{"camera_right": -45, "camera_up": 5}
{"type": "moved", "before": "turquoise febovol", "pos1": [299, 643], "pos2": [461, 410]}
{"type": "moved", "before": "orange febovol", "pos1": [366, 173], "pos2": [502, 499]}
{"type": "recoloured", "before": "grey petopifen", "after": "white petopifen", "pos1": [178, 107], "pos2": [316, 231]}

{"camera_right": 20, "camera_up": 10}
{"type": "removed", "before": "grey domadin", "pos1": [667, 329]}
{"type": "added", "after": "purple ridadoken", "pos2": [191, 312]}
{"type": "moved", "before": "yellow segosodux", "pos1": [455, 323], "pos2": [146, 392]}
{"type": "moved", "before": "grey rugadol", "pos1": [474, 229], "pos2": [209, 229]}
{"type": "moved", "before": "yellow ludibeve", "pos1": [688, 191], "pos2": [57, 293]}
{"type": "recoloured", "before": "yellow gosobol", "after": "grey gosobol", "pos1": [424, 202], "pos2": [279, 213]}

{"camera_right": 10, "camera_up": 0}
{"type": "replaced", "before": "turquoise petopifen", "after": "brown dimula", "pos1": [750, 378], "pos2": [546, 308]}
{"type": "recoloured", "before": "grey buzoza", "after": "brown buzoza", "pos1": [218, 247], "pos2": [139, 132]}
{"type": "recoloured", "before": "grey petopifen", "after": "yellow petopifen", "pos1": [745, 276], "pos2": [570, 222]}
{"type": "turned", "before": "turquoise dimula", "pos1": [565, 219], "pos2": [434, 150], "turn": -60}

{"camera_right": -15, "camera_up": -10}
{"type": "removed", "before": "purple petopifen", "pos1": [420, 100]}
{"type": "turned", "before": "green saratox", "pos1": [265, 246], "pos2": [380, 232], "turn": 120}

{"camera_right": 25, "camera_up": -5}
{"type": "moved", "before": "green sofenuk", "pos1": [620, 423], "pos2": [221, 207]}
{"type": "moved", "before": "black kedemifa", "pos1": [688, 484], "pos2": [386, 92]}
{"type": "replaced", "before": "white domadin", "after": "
=====
* TASK DETAILS
Your response should contain each line of the entries above that holds the string "febovol".

* WRITTEN RESPONSE
{"type": "moved", "before": "turquoise febovol", "pos1": [299, 643], "pos2": [461, 410]}
{"type": "moved", "before": "orange febovol", "pos1": [366, 173], "pos2": [502, 499]}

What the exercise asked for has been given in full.